▶ [WHAT THE TASK REQUIRES]
Locate every line below that contains the word "VEXT" and copy it.
|---|
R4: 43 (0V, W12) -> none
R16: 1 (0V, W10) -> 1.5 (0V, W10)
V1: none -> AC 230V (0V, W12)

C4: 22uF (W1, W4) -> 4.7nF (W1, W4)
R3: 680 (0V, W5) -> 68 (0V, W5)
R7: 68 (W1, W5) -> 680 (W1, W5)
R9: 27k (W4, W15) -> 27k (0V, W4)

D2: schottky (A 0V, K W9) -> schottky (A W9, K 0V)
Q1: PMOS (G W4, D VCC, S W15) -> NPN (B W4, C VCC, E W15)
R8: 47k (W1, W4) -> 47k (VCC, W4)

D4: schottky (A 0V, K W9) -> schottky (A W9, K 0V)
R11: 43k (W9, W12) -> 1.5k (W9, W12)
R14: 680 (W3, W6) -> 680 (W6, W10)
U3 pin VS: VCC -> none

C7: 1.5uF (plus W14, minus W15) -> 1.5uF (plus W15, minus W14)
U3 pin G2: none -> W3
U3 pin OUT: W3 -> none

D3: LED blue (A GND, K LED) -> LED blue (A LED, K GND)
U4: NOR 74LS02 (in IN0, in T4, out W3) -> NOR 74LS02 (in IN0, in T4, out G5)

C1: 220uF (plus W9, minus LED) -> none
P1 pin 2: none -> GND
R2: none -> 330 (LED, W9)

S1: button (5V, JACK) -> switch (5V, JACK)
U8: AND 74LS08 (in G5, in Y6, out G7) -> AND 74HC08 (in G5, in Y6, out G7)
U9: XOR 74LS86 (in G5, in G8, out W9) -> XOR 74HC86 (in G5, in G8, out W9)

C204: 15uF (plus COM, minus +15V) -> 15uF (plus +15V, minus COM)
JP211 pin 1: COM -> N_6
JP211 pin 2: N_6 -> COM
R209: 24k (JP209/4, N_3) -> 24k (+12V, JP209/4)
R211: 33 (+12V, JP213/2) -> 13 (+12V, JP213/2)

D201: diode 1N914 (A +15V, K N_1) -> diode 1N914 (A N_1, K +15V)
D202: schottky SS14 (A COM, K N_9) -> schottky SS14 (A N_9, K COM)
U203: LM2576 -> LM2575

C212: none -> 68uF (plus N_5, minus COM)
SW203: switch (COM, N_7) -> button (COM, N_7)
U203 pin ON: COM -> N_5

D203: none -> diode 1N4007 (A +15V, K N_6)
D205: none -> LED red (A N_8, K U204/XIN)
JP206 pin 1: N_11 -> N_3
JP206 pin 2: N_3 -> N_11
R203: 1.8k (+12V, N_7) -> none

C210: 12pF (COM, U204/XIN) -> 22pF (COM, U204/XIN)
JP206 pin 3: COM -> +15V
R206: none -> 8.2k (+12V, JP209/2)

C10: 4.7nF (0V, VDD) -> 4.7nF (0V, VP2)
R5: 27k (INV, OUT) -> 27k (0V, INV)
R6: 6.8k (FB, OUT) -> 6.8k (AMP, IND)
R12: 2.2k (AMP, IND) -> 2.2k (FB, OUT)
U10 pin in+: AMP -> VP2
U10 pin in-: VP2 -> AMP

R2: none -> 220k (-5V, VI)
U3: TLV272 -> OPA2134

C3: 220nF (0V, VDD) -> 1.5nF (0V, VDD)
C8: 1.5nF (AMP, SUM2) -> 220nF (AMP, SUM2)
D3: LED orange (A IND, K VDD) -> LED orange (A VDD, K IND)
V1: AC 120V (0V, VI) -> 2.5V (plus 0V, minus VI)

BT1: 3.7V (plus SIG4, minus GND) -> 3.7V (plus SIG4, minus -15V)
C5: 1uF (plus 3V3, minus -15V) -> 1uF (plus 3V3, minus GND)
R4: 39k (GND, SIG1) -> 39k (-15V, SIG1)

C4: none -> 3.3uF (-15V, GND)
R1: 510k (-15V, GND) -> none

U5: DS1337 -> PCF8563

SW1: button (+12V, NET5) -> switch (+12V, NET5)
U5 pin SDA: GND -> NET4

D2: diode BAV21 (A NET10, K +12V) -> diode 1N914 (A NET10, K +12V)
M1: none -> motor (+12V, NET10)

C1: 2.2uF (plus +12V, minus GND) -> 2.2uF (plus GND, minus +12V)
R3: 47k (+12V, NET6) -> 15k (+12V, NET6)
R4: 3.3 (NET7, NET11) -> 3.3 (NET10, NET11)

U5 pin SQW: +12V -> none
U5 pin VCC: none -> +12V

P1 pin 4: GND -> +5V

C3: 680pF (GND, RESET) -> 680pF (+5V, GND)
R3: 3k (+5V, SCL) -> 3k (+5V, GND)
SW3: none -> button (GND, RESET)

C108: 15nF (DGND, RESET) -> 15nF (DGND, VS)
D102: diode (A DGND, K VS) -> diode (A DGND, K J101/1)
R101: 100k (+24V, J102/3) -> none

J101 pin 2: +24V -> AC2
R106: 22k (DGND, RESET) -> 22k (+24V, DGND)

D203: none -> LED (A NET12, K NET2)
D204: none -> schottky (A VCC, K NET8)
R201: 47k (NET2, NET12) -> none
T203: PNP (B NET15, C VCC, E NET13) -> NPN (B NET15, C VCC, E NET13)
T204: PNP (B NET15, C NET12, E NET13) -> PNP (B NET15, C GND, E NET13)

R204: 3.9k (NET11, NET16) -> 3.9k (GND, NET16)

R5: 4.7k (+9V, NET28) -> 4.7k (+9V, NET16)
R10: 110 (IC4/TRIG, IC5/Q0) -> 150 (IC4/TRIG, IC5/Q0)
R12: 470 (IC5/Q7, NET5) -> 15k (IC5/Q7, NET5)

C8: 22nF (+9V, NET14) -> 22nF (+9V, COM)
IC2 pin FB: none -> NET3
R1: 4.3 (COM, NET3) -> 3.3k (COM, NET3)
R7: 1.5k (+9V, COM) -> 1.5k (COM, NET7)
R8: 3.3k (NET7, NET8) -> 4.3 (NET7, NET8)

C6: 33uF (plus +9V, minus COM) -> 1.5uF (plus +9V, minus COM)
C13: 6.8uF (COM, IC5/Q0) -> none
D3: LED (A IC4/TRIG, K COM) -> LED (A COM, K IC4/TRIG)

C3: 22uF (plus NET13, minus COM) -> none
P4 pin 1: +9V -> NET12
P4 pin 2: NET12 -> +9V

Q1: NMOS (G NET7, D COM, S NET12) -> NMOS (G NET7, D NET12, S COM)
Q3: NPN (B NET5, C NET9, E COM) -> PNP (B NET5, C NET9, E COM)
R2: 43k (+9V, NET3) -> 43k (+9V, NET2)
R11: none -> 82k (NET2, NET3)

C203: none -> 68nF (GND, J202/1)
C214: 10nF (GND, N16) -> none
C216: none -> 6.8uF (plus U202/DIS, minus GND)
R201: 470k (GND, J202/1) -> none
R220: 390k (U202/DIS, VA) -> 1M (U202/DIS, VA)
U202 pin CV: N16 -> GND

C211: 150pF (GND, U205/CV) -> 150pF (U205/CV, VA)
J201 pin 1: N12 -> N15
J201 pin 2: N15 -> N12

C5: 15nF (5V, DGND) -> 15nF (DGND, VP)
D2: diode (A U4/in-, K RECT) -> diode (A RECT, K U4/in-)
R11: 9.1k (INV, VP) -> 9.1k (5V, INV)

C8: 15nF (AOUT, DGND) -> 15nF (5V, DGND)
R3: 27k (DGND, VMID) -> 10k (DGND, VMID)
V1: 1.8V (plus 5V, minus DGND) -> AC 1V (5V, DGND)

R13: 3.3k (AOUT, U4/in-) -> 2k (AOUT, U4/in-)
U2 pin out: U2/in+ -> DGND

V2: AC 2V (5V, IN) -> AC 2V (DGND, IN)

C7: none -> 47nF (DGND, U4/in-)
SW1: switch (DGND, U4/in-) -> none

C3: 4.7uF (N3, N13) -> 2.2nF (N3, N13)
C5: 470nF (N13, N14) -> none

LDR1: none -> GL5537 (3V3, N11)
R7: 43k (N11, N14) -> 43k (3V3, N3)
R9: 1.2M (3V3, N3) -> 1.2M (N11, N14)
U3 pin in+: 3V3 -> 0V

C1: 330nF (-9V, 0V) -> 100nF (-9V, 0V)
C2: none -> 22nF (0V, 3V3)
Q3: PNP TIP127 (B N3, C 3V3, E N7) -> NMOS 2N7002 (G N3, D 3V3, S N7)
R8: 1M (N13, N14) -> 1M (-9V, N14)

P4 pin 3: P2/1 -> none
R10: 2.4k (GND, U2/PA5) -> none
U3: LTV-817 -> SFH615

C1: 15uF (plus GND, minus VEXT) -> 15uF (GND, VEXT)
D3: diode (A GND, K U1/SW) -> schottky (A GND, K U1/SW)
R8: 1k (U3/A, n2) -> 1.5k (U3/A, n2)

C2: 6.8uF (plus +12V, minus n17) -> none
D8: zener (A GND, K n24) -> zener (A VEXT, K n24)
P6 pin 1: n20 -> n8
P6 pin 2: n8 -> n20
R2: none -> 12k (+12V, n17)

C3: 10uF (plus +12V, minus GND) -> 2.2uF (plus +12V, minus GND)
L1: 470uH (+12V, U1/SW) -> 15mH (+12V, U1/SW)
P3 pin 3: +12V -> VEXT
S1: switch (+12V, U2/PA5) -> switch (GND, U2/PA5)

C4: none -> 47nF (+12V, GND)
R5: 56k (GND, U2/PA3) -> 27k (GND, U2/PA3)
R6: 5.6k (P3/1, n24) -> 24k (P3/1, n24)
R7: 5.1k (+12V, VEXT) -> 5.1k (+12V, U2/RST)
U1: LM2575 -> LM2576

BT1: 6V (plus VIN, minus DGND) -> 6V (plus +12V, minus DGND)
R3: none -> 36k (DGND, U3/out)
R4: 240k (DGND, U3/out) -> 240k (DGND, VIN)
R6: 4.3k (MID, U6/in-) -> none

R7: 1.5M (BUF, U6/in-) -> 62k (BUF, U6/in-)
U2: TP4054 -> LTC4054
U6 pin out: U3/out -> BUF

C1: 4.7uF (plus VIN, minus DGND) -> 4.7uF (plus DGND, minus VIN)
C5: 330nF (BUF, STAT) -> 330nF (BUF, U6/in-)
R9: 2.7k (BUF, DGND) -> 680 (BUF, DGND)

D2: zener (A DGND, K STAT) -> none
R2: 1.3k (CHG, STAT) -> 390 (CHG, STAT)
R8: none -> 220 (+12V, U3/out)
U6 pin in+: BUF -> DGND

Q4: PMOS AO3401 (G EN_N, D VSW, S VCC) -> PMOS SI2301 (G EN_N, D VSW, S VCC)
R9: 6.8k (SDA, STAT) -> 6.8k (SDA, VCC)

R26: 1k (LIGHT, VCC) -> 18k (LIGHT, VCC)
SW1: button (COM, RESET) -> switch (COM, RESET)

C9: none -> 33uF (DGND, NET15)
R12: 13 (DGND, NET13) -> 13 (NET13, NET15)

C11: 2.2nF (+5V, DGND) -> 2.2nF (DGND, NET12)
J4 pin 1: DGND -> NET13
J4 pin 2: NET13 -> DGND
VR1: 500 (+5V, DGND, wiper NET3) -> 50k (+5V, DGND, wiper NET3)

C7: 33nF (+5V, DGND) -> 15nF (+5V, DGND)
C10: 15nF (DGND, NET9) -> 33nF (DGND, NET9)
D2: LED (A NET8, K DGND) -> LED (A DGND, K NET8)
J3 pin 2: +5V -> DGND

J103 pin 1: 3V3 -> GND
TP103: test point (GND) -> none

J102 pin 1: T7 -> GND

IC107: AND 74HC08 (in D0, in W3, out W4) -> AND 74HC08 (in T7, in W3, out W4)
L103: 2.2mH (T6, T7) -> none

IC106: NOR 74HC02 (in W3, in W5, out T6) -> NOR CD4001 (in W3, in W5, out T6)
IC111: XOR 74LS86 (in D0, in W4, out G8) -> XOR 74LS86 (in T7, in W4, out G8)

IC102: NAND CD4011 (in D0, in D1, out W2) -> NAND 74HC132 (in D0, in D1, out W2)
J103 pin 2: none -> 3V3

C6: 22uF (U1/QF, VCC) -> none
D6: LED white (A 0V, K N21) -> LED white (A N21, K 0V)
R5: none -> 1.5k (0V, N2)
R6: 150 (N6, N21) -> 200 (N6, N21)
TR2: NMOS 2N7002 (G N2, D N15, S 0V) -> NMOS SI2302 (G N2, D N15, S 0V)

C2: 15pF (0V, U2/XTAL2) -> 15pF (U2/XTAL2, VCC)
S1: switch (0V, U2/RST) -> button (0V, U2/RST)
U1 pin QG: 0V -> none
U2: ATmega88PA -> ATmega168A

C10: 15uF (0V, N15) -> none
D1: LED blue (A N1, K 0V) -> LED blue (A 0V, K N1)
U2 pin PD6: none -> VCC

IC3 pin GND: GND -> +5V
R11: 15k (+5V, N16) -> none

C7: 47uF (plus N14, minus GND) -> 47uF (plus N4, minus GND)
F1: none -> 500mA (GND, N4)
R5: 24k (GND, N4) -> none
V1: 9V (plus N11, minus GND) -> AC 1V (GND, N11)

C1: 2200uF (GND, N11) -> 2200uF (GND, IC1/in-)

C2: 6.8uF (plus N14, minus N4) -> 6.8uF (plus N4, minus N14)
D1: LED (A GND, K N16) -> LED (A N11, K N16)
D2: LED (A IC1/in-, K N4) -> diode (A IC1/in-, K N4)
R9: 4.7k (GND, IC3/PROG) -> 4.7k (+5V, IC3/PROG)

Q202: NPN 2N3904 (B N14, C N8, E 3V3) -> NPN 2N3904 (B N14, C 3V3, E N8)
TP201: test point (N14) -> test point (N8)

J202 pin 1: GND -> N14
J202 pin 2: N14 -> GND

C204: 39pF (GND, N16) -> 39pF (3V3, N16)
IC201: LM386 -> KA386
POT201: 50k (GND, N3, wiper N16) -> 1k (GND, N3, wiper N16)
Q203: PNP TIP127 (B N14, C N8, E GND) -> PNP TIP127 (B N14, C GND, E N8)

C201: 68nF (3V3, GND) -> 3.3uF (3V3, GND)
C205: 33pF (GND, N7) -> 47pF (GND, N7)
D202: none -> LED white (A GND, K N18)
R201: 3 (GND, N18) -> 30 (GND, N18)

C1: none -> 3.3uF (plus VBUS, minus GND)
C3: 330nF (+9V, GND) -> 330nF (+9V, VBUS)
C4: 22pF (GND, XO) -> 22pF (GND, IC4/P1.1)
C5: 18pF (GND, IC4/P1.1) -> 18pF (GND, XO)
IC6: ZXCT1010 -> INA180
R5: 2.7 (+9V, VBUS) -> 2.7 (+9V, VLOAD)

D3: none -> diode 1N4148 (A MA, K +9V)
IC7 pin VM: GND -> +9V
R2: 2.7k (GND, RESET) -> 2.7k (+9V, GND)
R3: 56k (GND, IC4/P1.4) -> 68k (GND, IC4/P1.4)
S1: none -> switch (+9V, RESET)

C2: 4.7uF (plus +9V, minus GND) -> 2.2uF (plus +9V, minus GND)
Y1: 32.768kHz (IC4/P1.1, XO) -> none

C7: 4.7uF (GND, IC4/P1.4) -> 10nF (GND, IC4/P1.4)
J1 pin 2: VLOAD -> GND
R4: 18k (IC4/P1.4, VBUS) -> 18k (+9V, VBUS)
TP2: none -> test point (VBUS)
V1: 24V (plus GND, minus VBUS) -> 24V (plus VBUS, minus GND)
|---|
▶ [SOLUTION]
C1: 15uF (plus GND, minus VEXT) -> 15uF (GND, VEXT)
D8: zener (A GND, K n24) -> zener (A VEXT, K n24)
P3 pin 3: +12V -> VEXT
R7: 5.1k (+12V, VEXT) -> 5.1k (+12V, U2/RST)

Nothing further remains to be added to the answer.